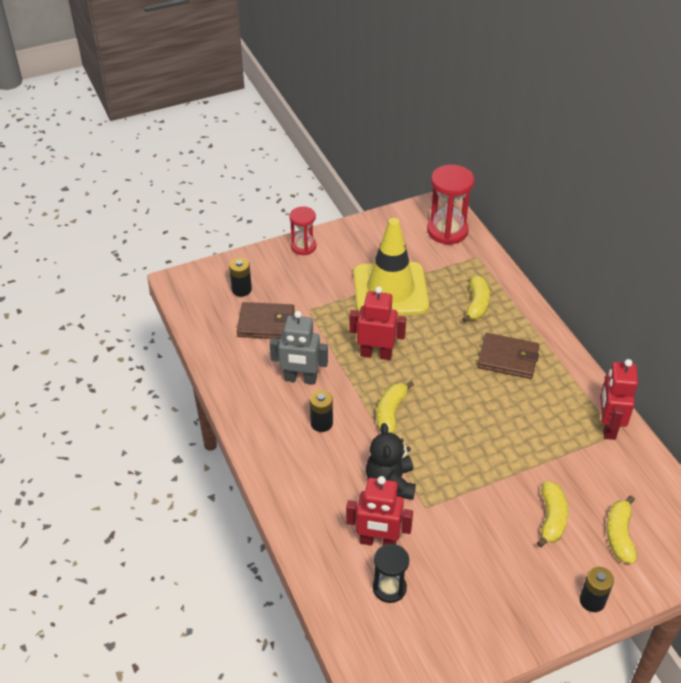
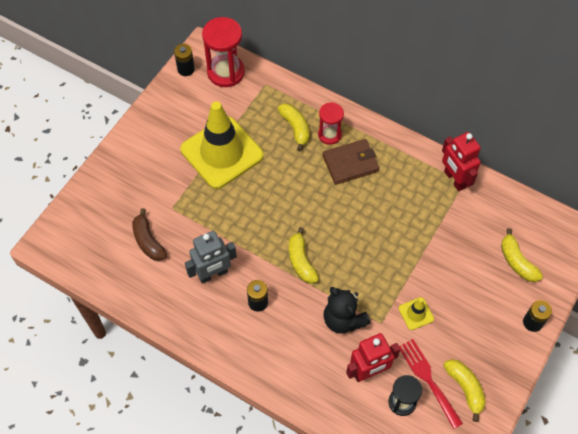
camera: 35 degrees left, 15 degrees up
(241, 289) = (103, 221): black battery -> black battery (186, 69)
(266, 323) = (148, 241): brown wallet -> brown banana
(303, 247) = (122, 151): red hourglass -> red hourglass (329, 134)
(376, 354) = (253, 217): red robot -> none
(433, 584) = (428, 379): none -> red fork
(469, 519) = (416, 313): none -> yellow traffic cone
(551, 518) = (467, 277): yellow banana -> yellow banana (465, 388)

== == ==

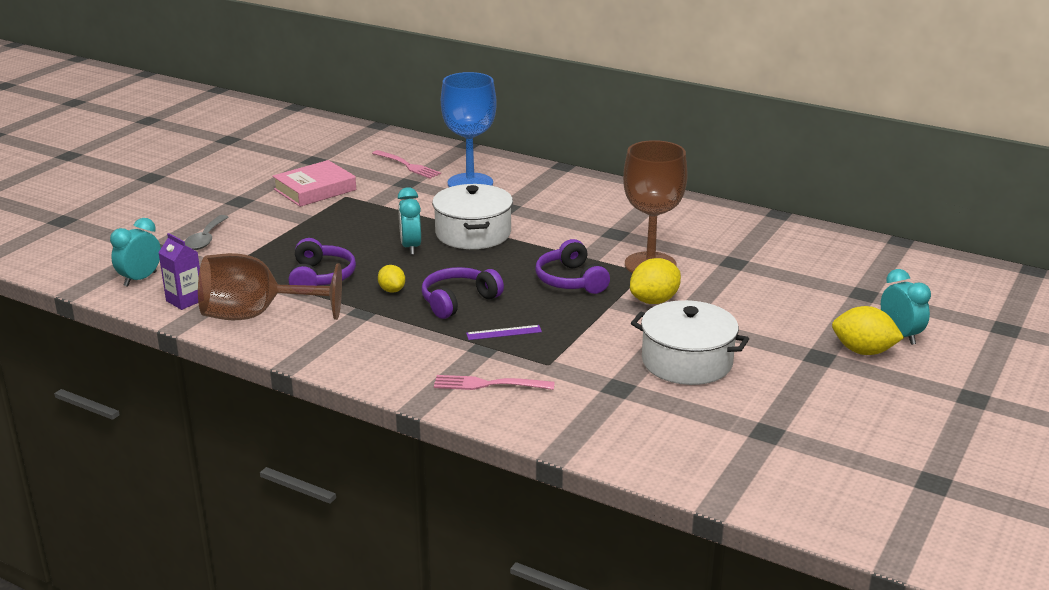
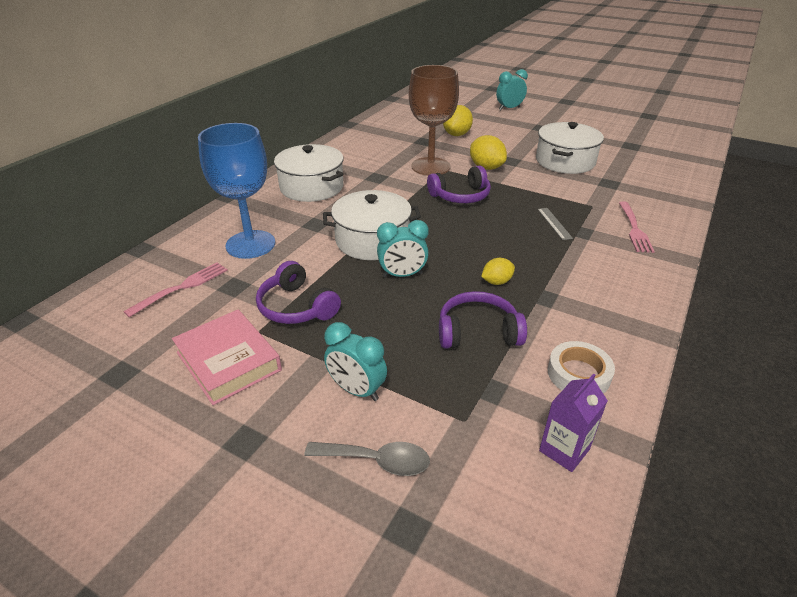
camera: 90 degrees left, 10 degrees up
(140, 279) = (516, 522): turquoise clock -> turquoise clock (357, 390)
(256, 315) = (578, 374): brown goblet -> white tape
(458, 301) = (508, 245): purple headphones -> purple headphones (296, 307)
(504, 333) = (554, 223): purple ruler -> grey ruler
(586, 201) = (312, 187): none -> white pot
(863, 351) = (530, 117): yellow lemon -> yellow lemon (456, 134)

== == ==

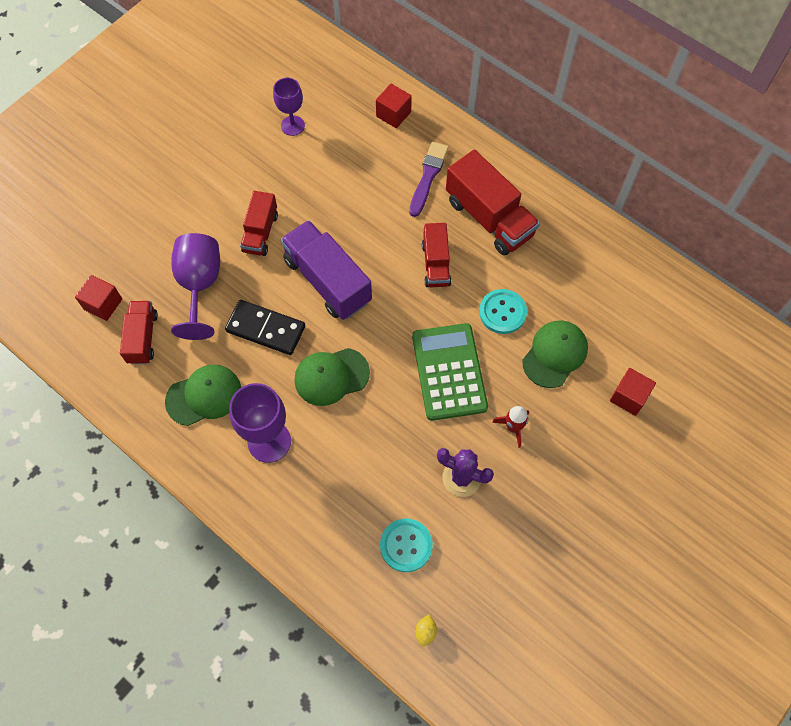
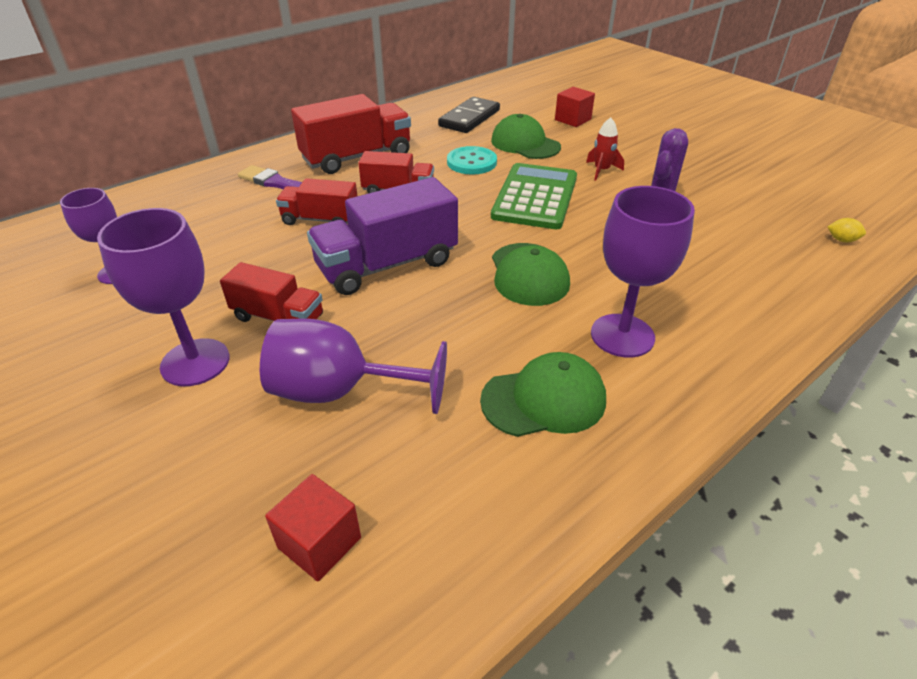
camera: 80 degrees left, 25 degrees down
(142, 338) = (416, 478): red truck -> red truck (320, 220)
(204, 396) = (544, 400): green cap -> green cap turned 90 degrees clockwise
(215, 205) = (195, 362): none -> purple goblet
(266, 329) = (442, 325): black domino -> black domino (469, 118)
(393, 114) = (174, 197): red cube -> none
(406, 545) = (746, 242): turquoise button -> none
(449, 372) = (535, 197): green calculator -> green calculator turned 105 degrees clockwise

== == ==

THE TASK ->
Go through the material above, and wherever a line contains the string "left", return it.

WRITTEN SOLUTION ->
camera: 35 degrees left, 15 degrees up
camera: 90 degrees left, 10 degrees up
camera: 80 degrees left, 25 degrees down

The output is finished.